- [ABOUT THIS TASK]: Check every line below for the word "none" and copy each one that has it.

○ ○ ○ ○ ○ ○ ○

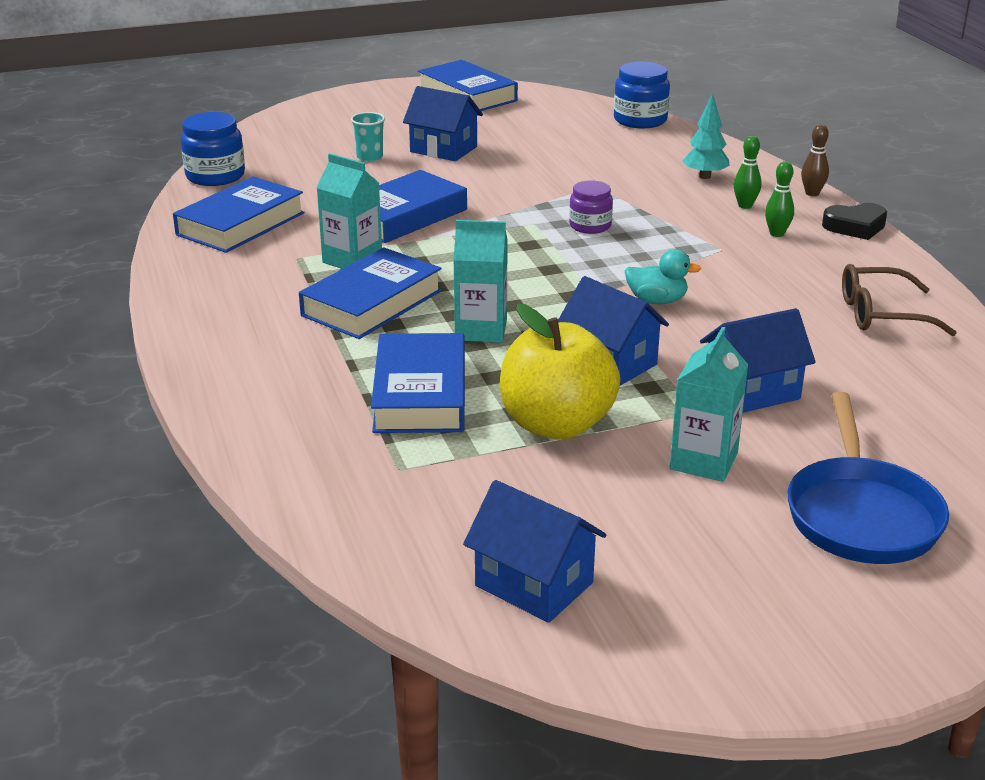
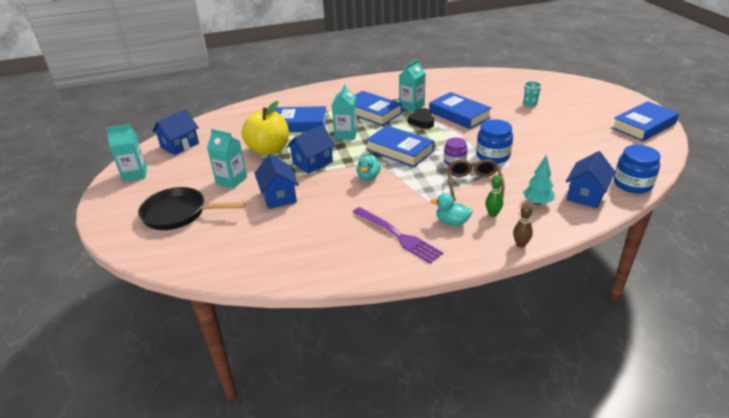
camera: 95 degrees right, 5 degrees up
(215, 176) = (495, 74): blue jar -> blue jar (493, 155)
(240, 224) = (445, 83): blue book -> blue book (400, 150)
(443, 149) = (549, 121): blue house -> blue house (586, 195)
(709, 639) = (135, 174): none -> turquoise carton
(777, 234) = (452, 222): green bowling pin -> turquoise duck
(831, 273) = (398, 236): none -> purple fork
(855, 227) = (467, 256): black heart -> black heart (422, 121)
(861, 514) = (179, 213): blue pan -> black pan
(881, 314) = (346, 247): brown glasses -> brown glasses (473, 184)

○ ○ ○ ○ ○ ○ ○

- [RESPONSE]:
(709, 639) = (135, 174): none -> turquoise carton
(831, 273) = (398, 236): none -> purple fork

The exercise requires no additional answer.